▶ **DIRECTIONS**
Take the lines below beginning at the line that has "camera: 160 degrees right, 15 degrees up" and stopping after the line that has "red cylinder [852,531,960,654] -> none", and print them exactly as they are, with no other lines.
DATA PROVIDED section start
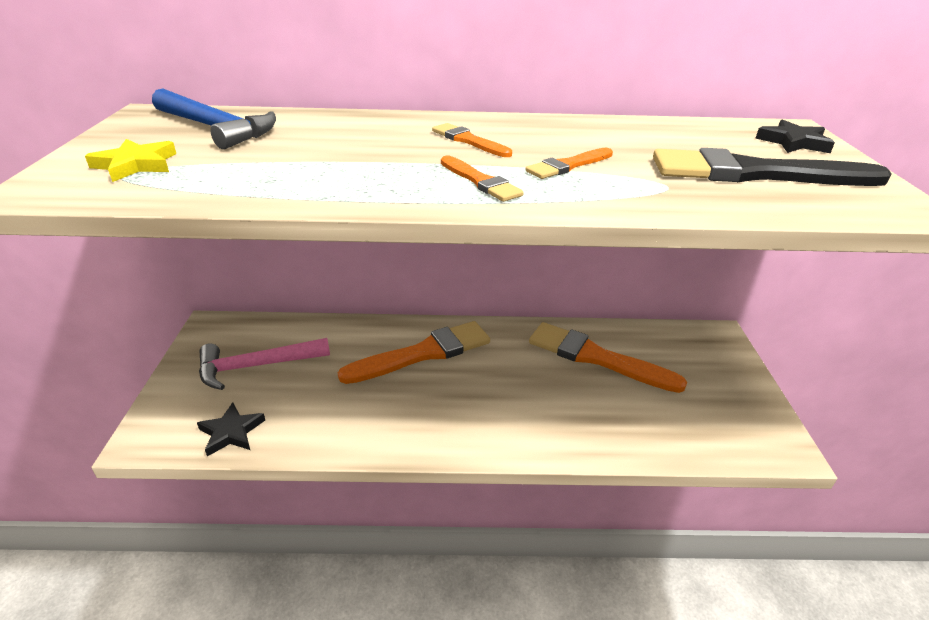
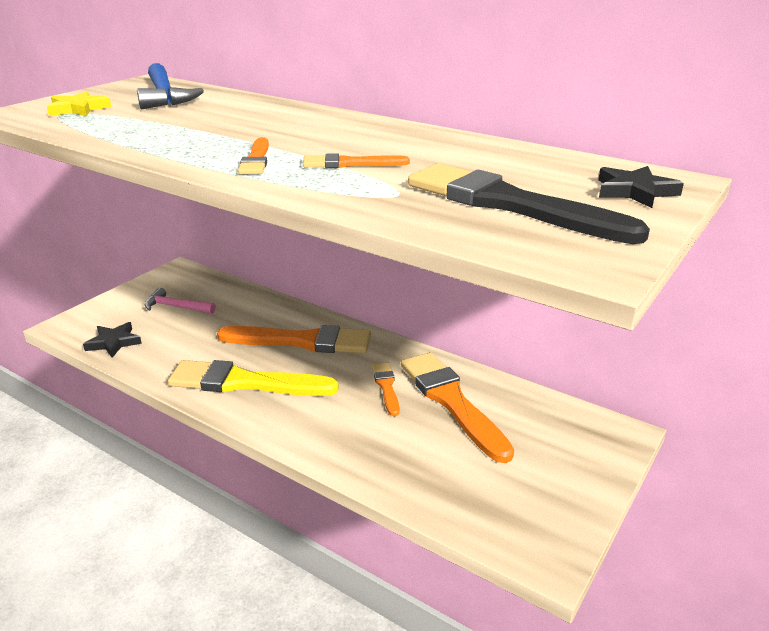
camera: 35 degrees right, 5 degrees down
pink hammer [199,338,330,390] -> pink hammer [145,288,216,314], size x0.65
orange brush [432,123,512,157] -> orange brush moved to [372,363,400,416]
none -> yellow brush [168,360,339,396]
DATA PROVIDED section end
DATA PROVIDED section start
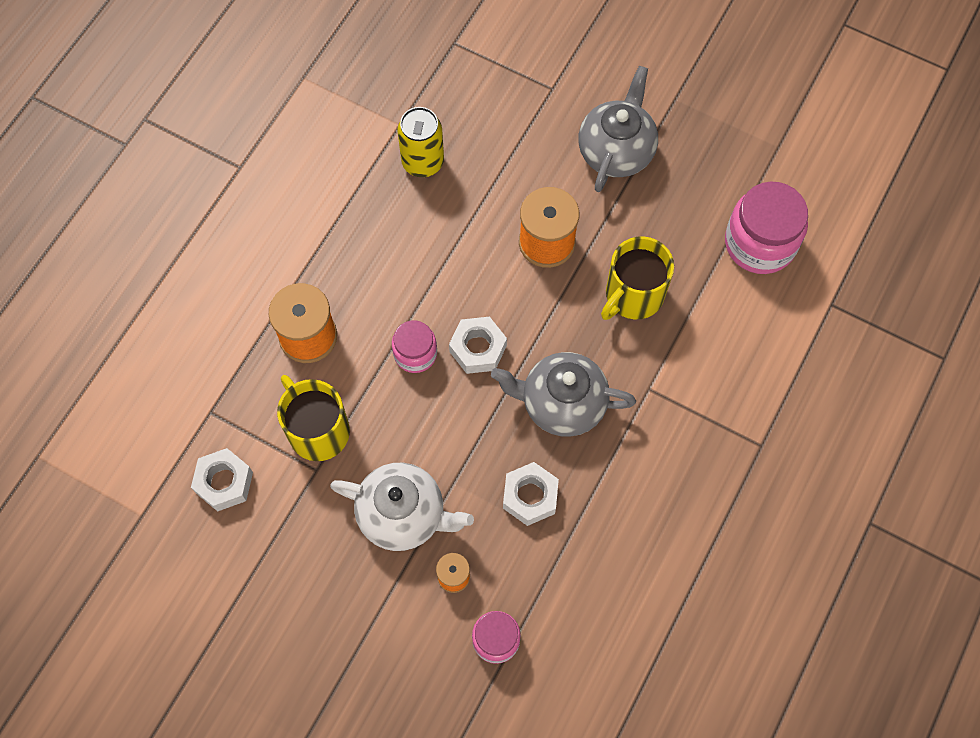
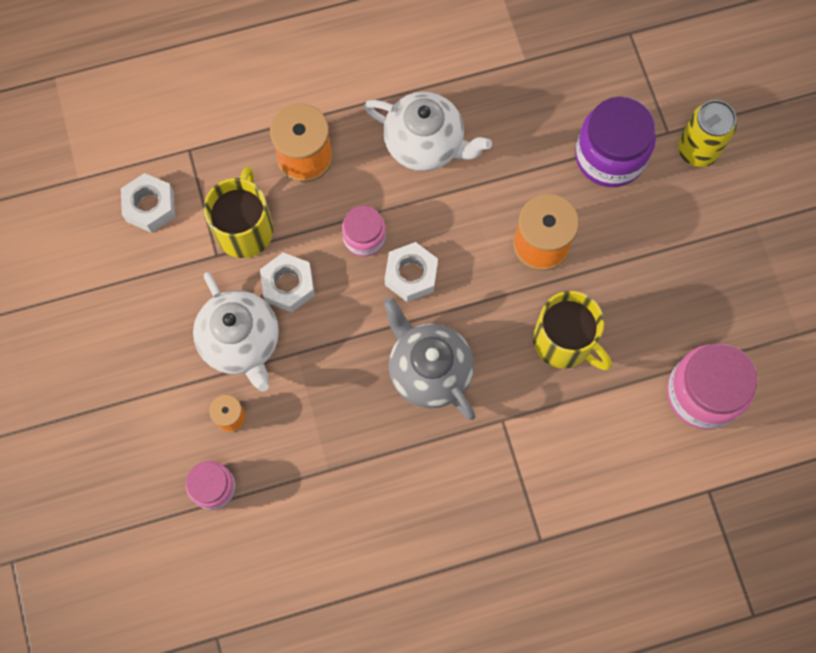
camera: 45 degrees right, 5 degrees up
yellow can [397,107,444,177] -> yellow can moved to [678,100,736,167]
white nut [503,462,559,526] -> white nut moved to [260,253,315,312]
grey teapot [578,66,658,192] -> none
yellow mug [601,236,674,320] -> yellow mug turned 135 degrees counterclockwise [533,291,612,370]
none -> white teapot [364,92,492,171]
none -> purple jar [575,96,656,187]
DATA PROVIDED section end
DATA PROVIDED section start
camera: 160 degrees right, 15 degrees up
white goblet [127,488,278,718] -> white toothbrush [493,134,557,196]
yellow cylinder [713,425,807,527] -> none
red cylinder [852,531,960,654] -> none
DATA PROVIDED section end
▶ **ANSWER TO THIS EXERCISE**
camera: 160 degrees right, 15 degrees up
white goblet [127,488,278,718] -> white toothbrush [493,134,557,196]
yellow cylinder [713,425,807,527] -> none
red cylinder [852,531,960,654] -> none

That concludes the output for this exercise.